-- Opening Marker --
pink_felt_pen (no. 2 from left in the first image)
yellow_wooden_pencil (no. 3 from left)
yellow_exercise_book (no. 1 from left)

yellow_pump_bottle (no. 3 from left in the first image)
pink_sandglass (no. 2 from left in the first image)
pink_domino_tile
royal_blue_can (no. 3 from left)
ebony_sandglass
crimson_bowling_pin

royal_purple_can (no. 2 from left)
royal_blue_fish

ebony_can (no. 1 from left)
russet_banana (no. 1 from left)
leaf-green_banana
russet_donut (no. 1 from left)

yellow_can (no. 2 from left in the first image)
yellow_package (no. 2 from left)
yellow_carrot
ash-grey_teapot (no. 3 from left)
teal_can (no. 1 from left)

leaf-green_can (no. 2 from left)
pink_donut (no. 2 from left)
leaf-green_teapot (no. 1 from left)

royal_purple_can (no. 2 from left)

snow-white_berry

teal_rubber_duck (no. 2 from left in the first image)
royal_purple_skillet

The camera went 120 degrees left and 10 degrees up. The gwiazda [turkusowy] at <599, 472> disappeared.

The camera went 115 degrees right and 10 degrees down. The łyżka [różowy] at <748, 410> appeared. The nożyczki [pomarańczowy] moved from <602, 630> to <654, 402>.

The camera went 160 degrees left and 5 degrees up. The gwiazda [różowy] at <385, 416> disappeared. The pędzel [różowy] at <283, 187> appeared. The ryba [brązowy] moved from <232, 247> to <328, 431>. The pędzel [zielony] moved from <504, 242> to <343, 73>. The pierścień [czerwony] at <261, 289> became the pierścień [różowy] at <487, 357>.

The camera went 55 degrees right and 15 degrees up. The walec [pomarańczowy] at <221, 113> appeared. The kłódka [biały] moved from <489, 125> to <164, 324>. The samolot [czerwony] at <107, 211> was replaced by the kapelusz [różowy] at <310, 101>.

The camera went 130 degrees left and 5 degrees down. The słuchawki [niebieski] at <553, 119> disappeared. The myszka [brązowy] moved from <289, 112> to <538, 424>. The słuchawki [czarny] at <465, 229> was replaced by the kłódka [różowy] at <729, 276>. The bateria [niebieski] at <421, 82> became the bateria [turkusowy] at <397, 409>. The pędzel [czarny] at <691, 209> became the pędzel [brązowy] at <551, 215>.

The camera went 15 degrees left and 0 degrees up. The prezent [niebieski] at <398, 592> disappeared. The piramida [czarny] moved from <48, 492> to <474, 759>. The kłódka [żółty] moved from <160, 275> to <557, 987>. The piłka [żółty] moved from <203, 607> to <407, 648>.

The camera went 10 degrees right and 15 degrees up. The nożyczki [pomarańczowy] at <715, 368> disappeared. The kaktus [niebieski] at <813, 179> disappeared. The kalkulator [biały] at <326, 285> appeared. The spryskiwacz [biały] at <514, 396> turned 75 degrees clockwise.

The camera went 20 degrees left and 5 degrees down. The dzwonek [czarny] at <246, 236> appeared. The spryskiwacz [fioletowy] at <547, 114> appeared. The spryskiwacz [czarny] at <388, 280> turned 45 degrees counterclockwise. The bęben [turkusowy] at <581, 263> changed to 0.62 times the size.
-- Closing Marker --
ASSIGNMENT: From the entries above, give again exactly the lines running from the line with "ebony_can (no. 1 from left)" to the line with "ash-grey_teapot (no. 3 from left)"; include both of those lines.

WRITTEN SOLUTION:
ebony_can (no. 1 from left)
russet_banana (no. 1 from left)
leaf-green_banana
russet_donut (no. 1 from left)

yellow_can (no. 2 from left in the first image)
yellow_package (no. 2 from left)
yellow_carrot
ash-grey_teapot (no. 3 from left)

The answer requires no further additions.